### How to complete this task
Print the listing once more, exactly as it stands.

### Excerpted data
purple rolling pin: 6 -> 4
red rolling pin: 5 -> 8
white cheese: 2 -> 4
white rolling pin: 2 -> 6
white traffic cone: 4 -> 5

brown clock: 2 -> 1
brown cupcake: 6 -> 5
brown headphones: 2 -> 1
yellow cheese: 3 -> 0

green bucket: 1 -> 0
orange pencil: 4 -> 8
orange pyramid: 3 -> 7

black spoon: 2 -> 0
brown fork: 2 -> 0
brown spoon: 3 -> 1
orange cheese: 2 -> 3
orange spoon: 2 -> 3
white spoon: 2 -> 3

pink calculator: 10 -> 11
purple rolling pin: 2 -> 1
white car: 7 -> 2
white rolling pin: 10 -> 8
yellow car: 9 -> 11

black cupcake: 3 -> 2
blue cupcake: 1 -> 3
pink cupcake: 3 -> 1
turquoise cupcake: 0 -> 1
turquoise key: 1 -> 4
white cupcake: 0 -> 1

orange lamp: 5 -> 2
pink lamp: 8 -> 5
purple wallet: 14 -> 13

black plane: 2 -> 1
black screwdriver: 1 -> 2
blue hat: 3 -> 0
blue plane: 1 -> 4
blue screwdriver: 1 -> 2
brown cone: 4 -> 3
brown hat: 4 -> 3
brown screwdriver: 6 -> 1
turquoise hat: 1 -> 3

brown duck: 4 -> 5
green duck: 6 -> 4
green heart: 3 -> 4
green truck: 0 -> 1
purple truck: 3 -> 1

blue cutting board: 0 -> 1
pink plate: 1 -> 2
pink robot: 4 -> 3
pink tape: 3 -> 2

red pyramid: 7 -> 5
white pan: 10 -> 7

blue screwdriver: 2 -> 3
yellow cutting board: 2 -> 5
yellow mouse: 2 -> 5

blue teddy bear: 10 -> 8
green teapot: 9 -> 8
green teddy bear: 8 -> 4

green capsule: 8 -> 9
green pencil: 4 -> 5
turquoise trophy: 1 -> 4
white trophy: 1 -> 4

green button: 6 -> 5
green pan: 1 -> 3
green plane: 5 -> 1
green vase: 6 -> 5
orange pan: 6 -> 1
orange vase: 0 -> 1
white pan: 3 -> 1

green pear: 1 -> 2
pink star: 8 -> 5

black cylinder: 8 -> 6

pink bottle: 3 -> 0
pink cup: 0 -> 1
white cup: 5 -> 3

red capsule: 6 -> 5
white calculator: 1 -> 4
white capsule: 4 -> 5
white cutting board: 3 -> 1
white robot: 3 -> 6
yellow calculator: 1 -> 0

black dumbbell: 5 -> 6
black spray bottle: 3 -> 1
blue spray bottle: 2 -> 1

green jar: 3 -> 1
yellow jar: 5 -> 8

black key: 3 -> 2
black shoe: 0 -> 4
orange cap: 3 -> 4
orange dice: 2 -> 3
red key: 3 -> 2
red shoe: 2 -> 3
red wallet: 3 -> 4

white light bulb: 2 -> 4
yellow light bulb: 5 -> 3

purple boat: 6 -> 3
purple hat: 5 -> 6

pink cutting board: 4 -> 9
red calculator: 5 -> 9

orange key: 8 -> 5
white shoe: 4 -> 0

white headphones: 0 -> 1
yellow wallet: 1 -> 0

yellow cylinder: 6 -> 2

### Task result
purple rolling pin: 6 -> 4
red rolling pin: 5 -> 8
white cheese: 2 -> 4
white rolling pin: 2 -> 6
white traffic cone: 4 -> 5

brown clock: 2 -> 1
brown cupcake: 6 -> 5
brown headphones: 2 -> 1
yellow cheese: 3 -> 0

green bucket: 1 -> 0
orange pencil: 4 -> 8
orange pyramid: 3 -> 7

black spoon: 2 -> 0
brown fork: 2 -> 0
brown spoon: 3 -> 1
orange cheese: 2 -> 3
orange spoon: 2 -> 3
white spoon: 2 -> 3

pink calculator: 10 -> 11
purple rolling pin: 2 -> 1
white car: 7 -> 2
white rolling pin: 10 -> 8
yellow car: 9 -> 11

black cupcake: 3 -> 2
blue cupcake: 1 -> 3
pink cupcake: 3 -> 1
turquoise cupcake: 0 -> 1
turquoise key: 1 -> 4
white cupcake: 0 -> 1

orange lamp: 5 -> 2
pink lamp: 8 -> 5
purple wallet: 14 -> 13

black plane: 2 -> 1
black screwdriver: 1 -> 2
blue hat: 3 -> 0
blue plane: 1 -> 4
blue screwdriver: 1 -> 2
brown cone: 4 -> 3
brown hat: 4 -> 3
brown screwdriver: 6 -> 1
turquoise hat: 1 -> 3

brown duck: 4 -> 5
green duck: 6 -> 4
green heart: 3 -> 4
green truck: 0 -> 1
purple truck: 3 -> 1

blue cutting board: 0 -> 1
pink plate: 1 -> 2
pink robot: 4 -> 3
pink tape: 3 -> 2

red pyramid: 7 -> 5
white pan: 10 -> 7

blue screwdriver: 2 -> 3
yellow cutting board: 2 -> 5
yellow mouse: 2 -> 5

blue teddy bear: 10 -> 8
green teapot: 9 -> 8
green teddy bear: 8 -> 4

green capsule: 8 -> 9
green pencil: 4 -> 5
turquoise trophy: 1 -> 4
white trophy: 1 -> 4

green button: 6 -> 5
green pan: 1 -> 3
green plane: 5 -> 1
green vase: 6 -> 5
orange pan: 6 -> 1
orange vase: 0 -> 1
white pan: 3 -> 1

green pear: 1 -> 2
pink star: 8 -> 5

black cylinder: 8 -> 6

pink bottle: 3 -> 0
pink cup: 0 -> 1
white cup: 5 -> 3

red capsule: 6 -> 5
white calculator: 1 -> 4
white capsule: 4 -> 5
white cutting board: 3 -> 1
white robot: 3 -> 6
yellow calculator: 1 -> 0

black dumbbell: 5 -> 6
black spray bottle: 3 -> 1
blue spray bottle: 2 -> 1

green jar: 3 -> 1
yellow jar: 5 -> 8

black key: 3 -> 2
black shoe: 0 -> 4
orange cap: 3 -> 4
orange dice: 2 -> 3
red key: 3 -> 2
red shoe: 2 -> 3
red wallet: 3 -> 4

white light bulb: 2 -> 4
yellow light bulb: 5 -> 3

purple boat: 6 -> 3
purple hat: 5 -> 6

pink cutting board: 4 -> 9
red calculator: 5 -> 9

orange key: 8 -> 5
white shoe: 4 -> 0

white headphones: 0 -> 1
yellow wallet: 1 -> 0

yellow cylinder: 6 -> 2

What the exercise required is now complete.